+++ Source data +++

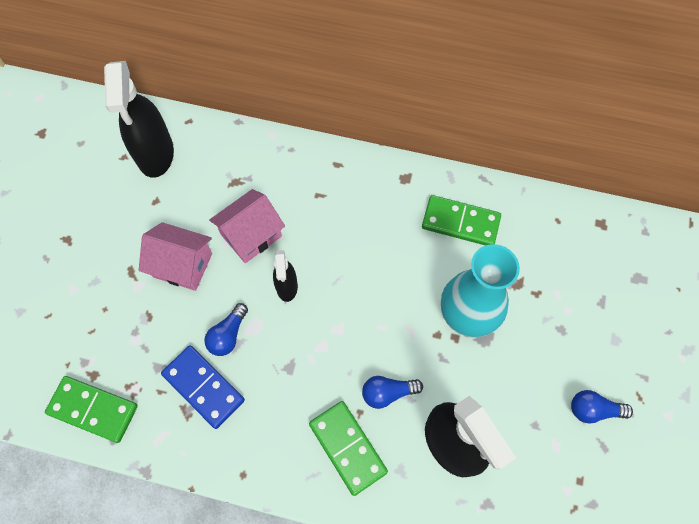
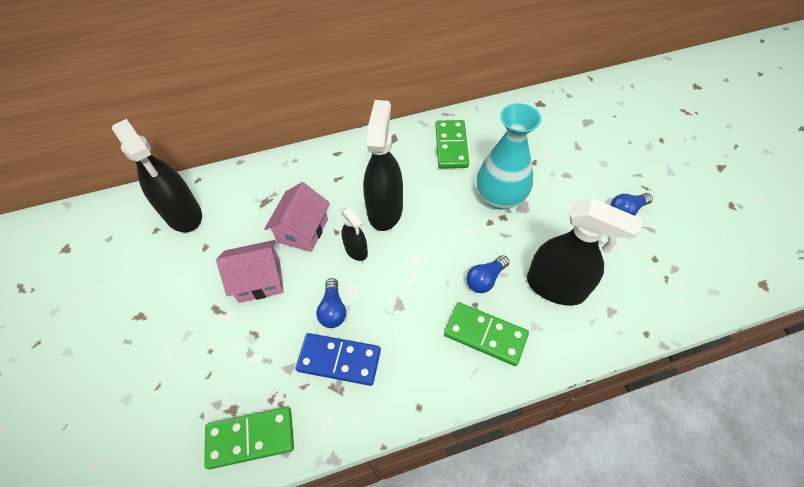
camera: 30 degrees left, 10 degrees down
(342, 258) = (385, 210): none -> black spray bottle
(460, 222) = (451, 146): green domino -> green domino turned 75 degrees counterclockwise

+++

The task — Show each line in the data where the string "degrees" appears.

Answer space —
camera: 30 degrees left, 10 degrees down
(460, 222) = (451, 146): green domino -> green domino turned 75 degrees counterclockwise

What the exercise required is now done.